## Activity
Extract, without alteration, each line from the start of the listing to the line bearing "white brick C2:D3".

::::

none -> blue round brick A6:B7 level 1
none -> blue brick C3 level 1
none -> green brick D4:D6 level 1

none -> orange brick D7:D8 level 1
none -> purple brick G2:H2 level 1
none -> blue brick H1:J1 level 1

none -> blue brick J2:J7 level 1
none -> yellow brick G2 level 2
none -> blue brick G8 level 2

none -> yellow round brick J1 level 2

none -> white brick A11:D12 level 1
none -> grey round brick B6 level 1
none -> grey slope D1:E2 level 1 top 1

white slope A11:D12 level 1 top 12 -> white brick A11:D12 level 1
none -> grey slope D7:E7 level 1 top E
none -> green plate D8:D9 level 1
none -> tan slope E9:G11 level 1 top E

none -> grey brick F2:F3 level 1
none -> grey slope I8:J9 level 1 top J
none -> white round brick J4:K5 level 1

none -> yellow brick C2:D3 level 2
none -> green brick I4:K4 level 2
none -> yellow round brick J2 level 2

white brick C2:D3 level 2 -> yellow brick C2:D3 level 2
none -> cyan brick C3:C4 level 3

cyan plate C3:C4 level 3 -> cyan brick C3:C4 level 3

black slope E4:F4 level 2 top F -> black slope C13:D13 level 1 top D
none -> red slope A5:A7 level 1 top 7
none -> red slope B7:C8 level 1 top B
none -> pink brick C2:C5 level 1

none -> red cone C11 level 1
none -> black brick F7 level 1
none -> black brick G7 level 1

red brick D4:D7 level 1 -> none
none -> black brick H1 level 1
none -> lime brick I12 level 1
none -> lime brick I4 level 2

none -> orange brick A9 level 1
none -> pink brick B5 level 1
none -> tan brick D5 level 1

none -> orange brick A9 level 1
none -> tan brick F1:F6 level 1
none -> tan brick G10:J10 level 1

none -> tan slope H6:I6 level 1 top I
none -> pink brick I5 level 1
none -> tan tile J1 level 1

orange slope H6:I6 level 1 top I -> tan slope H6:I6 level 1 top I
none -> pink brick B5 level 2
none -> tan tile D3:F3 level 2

::::

## Your solution
none -> blue round brick A6:B7 level 1
none -> blue brick C3 level 1
none -> green brick D4:D6 level 1

none -> orange brick D7:D8 level 1
none -> purple brick G2:H2 level 1
none -> blue brick H1:J1 level 1

none -> blue brick J2:J7 level 1
none -> yellow brick G2 level 2
none -> blue brick G8 level 2

none -> yellow round brick J1 level 2

none -> white brick A11:D12 level 1
none -> grey round brick B6 level 1
none -> grey slope D1:E2 level 1 top 1

white slope A11:D12 level 1 top 12 -> white brick A11:D12 level 1
none -> grey slope D7:E7 level 1 top E
none -> green plate D8:D9 level 1
none -> tan slope E9:G11 level 1 top E

none -> grey brick F2:F3 level 1
none -> grey slope I8:J9 level 1 top J
none -> white round brick J4:K5 level 1

none -> yellow brick C2:D3 level 2
none -> green brick I4:K4 level 2
none -> yellow round brick J2 level 2

white brick C2:D3 level 2 -> yellow brick C2:D3 level 2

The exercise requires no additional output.